EXERCISE BRIEF
Exactly reproduce the lines from the one holding "(455, 173) = (355, 297): purple" through the final line of the listing below, with both ends included and nothing else.

EXERCISE DATA
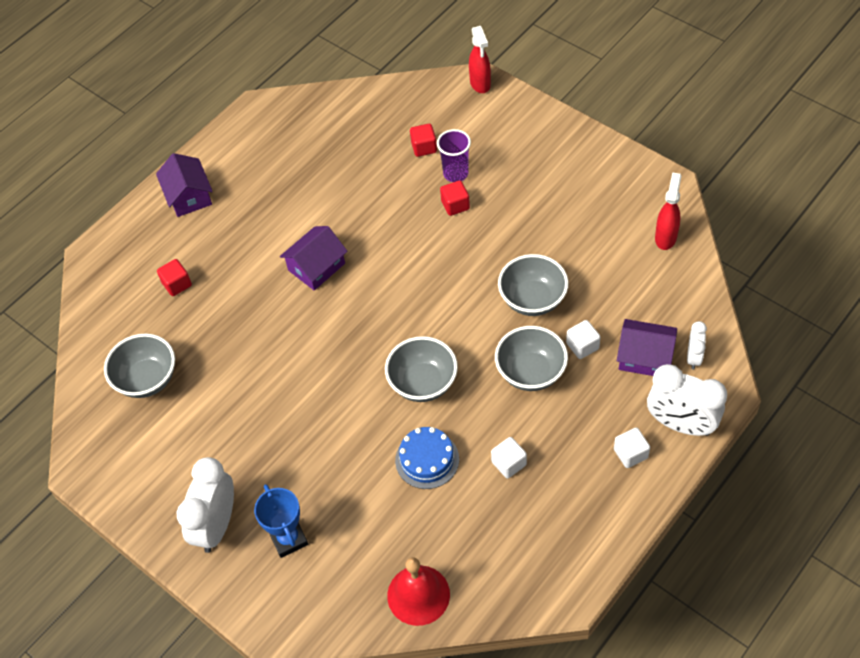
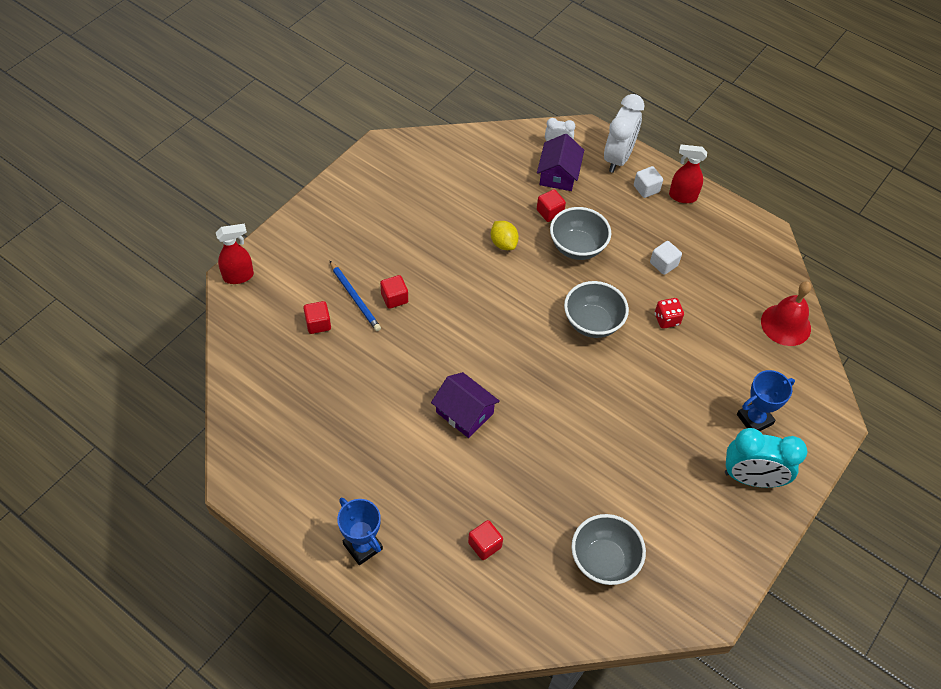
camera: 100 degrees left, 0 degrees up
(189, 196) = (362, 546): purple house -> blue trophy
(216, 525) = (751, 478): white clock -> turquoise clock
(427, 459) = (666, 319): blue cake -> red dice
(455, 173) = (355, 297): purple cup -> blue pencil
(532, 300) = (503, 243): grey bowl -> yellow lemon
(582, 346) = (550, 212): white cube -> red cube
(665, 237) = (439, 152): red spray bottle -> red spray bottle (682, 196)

WRITTEN REPLY
(455, 173) = (355, 297): purple cup -> blue pencil
(532, 300) = (503, 243): grey bowl -> yellow lemon
(582, 346) = (550, 212): white cube -> red cube
(665, 237) = (439, 152): red spray bottle -> red spray bottle (682, 196)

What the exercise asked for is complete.